■ **TASK TO COMPLETE**
In the data below, which lines hold the word "VEXT"? Copy them.

■ **DATA FOR THIS EXERCISE**
########################################

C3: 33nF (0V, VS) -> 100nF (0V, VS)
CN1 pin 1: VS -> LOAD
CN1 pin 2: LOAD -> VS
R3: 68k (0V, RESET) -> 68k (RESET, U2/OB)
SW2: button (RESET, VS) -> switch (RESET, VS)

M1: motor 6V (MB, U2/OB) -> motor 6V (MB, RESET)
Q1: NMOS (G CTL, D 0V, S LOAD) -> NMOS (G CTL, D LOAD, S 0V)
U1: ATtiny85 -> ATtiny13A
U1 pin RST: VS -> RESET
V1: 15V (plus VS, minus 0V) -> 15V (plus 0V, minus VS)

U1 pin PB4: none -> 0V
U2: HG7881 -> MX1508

########################################

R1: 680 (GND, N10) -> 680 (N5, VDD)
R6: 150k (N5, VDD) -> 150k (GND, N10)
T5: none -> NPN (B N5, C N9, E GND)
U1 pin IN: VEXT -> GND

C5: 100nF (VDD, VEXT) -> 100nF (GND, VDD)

########################################

■ **RESULT**
U1 pin IN: VEXT -> GND
C5: 100nF (VDD, VEXT) -> 100nF (GND, VDD)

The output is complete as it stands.